» **The task**
What do the lines say from the one containing "(244, 607) = (661, 393): white" to the end of the records? Restate them word for word, and only those.

* * * * * * * * *

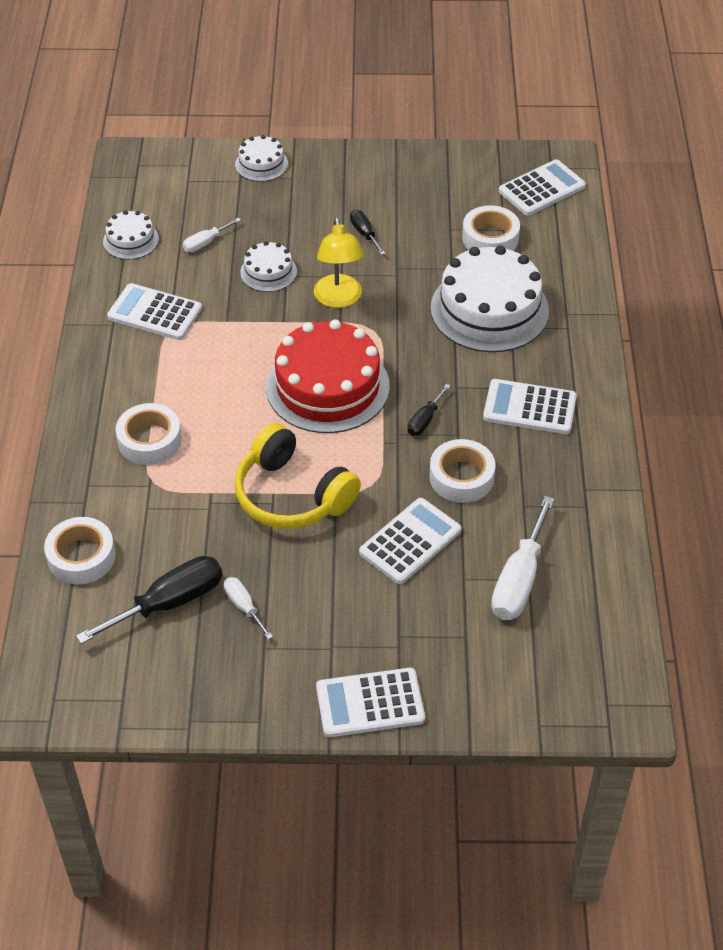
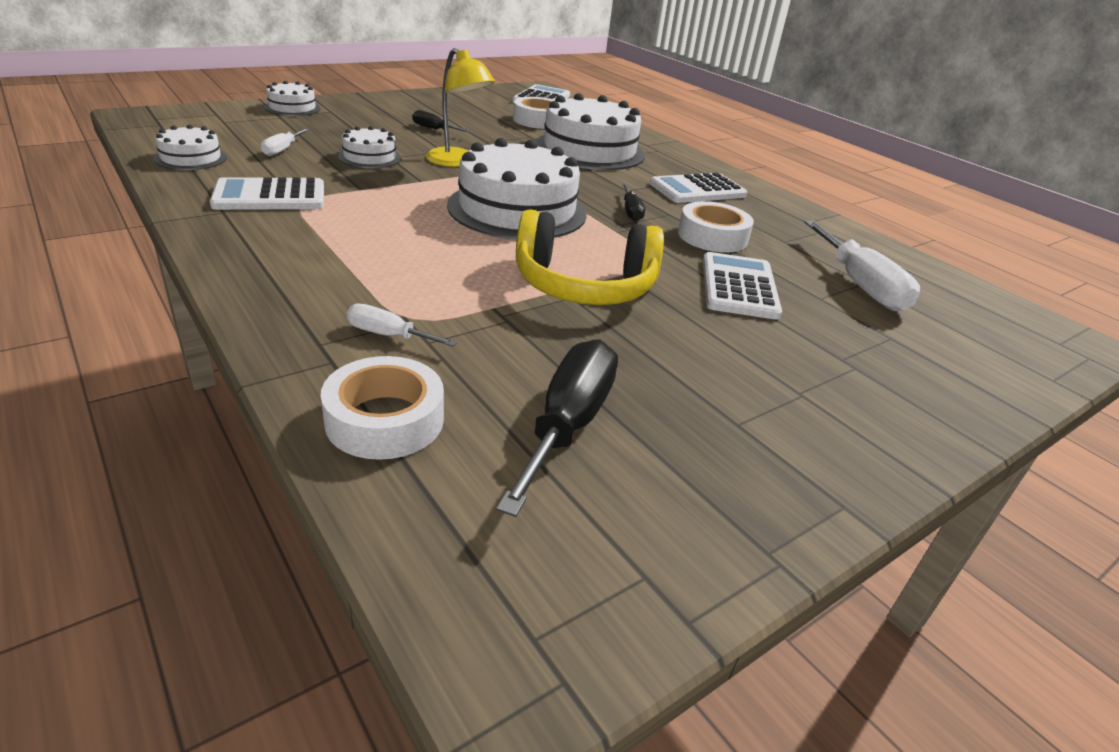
camera: 40 degrees left, 15 degrees down
(149, 440) = (366, 285): white tape -> none
(244, 607) = (661, 393): white screwdriver -> white screwdriver (388, 335)
(328, 386) = (517, 209): red cake -> white cake
(370, 703) = (912, 428): white calculator -> none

* * * * * * * * *

» **The answer**
(244, 607) = (661, 393): white screwdriver -> white screwdriver (388, 335)
(328, 386) = (517, 209): red cake -> white cake
(370, 703) = (912, 428): white calculator -> none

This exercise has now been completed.